TASK DESCRIPTION:
Please reproduce verbatim the lines below, from the first through the one with "(333, 413) = (430, 385): none -> white gift".

------ EXERCISE INPUT ------

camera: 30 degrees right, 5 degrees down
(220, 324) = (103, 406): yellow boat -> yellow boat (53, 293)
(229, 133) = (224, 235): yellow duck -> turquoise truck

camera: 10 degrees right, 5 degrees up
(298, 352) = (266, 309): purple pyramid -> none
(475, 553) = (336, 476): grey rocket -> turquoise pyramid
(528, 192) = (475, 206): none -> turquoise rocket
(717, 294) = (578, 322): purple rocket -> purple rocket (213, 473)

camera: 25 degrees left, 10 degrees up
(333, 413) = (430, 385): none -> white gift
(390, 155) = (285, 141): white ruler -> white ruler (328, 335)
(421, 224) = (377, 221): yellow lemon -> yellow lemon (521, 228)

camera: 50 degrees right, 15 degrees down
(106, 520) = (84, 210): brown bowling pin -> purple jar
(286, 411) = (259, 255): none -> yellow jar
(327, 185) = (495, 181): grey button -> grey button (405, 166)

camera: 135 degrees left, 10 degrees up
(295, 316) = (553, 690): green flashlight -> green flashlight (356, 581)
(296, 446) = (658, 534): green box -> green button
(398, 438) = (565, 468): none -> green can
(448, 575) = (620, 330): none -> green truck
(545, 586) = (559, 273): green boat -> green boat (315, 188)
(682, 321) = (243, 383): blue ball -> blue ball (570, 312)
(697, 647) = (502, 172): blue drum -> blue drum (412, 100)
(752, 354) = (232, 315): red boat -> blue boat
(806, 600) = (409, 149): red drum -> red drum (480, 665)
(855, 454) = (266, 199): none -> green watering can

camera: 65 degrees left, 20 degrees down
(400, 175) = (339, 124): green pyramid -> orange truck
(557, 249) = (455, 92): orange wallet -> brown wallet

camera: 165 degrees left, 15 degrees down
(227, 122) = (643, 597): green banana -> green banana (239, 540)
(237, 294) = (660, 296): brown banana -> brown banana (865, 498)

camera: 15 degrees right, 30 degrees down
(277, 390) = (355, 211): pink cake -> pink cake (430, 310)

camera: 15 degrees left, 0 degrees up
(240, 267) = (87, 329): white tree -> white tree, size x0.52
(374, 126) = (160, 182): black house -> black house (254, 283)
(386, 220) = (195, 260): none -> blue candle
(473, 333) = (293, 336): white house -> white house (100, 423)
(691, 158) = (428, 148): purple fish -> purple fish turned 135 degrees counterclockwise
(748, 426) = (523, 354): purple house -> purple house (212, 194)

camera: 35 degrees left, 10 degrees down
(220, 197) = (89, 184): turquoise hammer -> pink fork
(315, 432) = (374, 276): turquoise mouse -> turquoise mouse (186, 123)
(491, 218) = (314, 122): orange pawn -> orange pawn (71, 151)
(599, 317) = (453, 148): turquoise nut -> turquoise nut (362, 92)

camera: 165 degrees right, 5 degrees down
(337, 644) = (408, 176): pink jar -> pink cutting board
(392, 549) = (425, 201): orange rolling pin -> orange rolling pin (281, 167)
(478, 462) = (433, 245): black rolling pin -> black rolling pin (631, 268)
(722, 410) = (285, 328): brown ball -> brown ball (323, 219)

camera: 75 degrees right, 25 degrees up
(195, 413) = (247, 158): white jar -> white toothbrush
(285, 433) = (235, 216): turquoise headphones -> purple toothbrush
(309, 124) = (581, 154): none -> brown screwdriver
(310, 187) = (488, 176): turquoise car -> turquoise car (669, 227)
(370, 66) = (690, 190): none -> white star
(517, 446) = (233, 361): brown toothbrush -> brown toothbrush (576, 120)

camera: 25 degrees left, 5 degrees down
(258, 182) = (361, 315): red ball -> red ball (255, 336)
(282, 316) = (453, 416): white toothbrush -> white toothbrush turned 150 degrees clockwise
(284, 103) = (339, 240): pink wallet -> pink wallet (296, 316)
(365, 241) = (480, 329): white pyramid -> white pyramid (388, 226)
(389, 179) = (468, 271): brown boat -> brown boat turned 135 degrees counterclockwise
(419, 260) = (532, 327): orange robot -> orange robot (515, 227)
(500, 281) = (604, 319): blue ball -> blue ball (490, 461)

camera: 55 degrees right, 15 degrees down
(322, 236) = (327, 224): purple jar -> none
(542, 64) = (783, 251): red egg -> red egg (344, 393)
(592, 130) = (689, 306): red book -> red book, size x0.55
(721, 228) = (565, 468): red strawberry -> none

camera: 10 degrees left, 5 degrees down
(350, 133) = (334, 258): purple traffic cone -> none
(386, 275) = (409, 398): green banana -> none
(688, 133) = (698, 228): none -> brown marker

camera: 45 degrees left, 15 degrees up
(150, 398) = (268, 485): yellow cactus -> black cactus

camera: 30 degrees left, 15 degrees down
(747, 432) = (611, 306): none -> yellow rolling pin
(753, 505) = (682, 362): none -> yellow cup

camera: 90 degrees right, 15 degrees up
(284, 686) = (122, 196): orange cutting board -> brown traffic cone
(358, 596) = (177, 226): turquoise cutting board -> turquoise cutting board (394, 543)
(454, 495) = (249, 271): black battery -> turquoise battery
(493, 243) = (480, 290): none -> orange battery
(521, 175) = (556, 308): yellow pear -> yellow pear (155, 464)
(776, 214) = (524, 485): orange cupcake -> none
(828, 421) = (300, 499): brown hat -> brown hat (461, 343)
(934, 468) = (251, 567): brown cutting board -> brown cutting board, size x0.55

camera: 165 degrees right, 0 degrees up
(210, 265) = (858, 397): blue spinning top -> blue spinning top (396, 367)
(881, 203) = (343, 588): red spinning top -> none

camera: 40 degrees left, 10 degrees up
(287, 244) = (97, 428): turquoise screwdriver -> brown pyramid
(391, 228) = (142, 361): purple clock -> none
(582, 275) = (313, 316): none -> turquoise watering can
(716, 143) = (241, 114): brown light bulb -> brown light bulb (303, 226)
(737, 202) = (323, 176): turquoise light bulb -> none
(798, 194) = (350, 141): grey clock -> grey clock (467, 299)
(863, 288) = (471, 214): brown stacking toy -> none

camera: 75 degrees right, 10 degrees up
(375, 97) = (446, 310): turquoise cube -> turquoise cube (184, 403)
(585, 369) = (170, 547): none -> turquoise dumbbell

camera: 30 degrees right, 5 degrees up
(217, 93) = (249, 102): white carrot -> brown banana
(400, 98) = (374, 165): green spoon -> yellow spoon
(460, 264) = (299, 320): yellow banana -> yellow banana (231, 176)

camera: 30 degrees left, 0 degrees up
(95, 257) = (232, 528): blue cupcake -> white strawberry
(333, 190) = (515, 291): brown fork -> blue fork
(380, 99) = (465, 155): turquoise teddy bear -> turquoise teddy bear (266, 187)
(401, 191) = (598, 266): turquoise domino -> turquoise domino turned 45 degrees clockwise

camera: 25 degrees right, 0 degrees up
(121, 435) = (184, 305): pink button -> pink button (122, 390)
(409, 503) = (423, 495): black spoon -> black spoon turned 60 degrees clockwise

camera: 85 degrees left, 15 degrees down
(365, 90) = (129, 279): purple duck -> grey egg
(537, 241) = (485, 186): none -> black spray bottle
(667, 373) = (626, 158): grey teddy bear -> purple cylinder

------

REPLY:
camera: 30 degrees right, 5 degrees down
(220, 324) = (103, 406): yellow boat -> yellow boat (53, 293)
(229, 133) = (224, 235): yellow duck -> turquoise truck

camera: 10 degrees right, 5 degrees up
(298, 352) = (266, 309): purple pyramid -> none
(475, 553) = (336, 476): grey rocket -> turquoise pyramid
(528, 192) = (475, 206): none -> turquoise rocket
(717, 294) = (578, 322): purple rocket -> purple rocket (213, 473)

camera: 25 degrees left, 10 degrees up
(333, 413) = (430, 385): none -> white gift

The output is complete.